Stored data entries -
..............................

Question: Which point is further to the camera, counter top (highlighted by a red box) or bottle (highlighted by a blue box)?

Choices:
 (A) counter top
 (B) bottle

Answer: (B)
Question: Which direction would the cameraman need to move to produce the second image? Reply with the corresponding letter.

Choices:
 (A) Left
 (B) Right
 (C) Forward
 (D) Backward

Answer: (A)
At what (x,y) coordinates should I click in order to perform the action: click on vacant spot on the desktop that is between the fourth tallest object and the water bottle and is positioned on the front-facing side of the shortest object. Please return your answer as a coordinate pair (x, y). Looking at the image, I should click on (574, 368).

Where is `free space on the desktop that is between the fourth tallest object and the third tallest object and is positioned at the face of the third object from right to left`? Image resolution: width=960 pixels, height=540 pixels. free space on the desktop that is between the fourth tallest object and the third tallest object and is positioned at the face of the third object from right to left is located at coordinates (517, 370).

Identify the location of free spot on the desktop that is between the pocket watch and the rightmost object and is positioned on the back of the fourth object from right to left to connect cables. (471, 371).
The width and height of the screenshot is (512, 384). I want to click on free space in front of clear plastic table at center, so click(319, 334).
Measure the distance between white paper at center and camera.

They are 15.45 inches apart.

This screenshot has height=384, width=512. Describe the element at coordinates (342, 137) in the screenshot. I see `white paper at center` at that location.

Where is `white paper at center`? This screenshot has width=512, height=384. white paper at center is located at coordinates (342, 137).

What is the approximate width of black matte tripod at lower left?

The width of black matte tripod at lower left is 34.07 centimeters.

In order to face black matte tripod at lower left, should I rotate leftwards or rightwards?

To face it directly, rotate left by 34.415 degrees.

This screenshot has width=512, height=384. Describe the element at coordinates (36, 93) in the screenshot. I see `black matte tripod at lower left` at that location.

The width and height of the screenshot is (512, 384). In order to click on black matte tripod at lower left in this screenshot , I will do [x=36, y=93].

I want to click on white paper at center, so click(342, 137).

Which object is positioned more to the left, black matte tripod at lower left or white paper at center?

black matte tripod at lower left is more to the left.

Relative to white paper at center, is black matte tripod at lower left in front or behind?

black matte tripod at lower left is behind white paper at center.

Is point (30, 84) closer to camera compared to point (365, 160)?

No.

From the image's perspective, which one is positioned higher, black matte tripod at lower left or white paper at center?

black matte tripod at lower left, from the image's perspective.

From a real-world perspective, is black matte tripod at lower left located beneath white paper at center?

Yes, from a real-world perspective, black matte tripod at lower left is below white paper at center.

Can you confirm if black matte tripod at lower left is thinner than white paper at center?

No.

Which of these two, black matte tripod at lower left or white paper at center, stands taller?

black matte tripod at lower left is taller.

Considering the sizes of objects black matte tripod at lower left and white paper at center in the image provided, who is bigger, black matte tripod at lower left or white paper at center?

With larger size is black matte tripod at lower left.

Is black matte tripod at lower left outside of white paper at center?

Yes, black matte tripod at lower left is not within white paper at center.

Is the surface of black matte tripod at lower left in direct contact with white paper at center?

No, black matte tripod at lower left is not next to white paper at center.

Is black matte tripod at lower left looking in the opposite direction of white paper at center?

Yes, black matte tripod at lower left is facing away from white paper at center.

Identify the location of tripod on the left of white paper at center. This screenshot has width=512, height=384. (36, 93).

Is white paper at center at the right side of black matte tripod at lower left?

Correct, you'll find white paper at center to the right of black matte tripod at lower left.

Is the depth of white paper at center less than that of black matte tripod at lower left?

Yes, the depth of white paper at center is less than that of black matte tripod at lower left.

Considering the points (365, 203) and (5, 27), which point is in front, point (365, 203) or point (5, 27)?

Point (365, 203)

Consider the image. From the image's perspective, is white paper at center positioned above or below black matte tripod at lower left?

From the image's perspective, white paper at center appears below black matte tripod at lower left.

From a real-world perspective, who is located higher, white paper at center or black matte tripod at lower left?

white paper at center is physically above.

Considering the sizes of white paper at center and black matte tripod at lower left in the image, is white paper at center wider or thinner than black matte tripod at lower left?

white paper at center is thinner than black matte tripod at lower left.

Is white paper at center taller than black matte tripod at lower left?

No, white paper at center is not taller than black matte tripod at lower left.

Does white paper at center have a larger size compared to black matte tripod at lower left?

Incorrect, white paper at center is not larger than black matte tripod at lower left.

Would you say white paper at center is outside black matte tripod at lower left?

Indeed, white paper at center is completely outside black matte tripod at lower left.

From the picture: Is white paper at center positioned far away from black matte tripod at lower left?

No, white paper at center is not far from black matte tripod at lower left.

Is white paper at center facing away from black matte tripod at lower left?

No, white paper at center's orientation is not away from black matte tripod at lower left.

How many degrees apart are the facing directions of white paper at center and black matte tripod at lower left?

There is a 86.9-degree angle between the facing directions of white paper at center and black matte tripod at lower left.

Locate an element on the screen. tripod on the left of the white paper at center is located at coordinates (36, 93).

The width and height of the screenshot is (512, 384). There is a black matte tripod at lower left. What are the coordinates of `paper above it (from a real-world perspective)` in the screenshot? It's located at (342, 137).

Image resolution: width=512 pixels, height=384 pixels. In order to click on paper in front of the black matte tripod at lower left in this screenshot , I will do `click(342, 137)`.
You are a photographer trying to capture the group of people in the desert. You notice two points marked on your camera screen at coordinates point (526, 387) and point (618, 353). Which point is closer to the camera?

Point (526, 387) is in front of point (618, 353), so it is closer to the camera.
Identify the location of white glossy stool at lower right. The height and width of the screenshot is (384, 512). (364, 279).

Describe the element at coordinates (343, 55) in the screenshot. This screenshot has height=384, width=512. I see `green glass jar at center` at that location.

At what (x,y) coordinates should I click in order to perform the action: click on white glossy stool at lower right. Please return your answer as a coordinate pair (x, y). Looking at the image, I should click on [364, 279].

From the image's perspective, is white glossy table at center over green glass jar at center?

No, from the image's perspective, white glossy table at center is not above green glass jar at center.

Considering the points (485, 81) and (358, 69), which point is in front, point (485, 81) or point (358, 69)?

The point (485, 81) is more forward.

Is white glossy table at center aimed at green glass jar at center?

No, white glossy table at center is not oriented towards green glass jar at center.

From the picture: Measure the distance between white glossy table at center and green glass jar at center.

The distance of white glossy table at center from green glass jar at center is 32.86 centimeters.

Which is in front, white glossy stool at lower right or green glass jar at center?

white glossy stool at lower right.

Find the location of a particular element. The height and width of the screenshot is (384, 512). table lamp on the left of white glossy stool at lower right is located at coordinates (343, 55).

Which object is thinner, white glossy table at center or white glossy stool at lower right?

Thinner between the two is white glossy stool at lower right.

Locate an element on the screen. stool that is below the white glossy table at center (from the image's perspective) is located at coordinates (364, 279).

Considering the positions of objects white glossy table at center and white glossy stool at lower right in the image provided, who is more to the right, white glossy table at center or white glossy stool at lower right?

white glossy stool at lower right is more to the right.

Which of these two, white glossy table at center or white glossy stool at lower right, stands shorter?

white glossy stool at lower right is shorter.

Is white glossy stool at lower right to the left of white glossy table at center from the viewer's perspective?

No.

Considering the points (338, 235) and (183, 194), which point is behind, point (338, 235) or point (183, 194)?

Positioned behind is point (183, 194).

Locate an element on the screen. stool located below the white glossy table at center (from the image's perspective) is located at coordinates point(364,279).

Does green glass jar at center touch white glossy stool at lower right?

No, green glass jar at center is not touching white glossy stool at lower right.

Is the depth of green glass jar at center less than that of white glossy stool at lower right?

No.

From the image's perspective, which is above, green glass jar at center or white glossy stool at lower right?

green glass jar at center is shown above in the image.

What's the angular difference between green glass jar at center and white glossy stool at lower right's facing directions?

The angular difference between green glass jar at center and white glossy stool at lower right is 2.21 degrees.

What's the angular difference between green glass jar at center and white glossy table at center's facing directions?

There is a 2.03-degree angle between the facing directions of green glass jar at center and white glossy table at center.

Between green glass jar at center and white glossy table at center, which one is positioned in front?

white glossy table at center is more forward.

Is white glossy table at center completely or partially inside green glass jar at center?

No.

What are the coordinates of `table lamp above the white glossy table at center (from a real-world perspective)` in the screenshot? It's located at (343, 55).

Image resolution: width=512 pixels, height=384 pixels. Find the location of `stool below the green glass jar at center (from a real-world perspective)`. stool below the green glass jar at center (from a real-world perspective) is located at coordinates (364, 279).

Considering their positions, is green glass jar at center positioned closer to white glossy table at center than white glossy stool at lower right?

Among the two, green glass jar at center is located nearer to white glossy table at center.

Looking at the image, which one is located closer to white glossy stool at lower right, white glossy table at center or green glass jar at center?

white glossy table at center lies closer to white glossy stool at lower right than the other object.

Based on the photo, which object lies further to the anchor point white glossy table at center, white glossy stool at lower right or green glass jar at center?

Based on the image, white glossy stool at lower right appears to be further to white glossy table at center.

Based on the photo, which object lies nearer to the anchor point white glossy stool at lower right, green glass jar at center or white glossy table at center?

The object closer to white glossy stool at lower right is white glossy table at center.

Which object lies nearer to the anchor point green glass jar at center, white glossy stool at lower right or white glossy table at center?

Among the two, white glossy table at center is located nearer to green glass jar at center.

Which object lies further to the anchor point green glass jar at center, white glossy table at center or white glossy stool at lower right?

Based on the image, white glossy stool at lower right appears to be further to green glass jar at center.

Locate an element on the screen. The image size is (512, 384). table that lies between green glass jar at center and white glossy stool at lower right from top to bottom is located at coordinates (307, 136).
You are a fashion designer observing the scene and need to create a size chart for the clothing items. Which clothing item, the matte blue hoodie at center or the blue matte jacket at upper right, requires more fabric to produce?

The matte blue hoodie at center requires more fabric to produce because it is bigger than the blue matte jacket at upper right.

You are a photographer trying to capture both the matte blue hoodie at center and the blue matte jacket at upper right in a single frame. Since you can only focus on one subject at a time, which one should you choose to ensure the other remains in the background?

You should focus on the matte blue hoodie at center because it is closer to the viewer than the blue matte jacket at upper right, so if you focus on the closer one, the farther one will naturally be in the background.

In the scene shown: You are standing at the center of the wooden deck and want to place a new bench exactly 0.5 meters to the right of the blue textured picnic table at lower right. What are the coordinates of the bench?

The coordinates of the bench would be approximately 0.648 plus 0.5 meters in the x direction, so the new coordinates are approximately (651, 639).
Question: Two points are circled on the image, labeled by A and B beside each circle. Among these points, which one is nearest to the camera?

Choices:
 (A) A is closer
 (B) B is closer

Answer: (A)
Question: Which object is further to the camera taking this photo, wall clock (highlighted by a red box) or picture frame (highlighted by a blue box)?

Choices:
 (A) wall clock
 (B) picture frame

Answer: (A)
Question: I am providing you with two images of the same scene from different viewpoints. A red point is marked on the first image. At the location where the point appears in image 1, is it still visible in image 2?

..............................

List every line from the rows above that contains the word "lamp", copying each line in full.

SOLUTION FOR THIS EXERCISE -
Find the location of a particular element. The height and width of the screenshot is (384, 512). table lamp on the left of white glossy stool at lower right is located at coordinates (343, 55).
What are the coordinates of `table lamp above the white glossy table at center (from a real-world perspective)` in the screenshot? It's located at (343, 55).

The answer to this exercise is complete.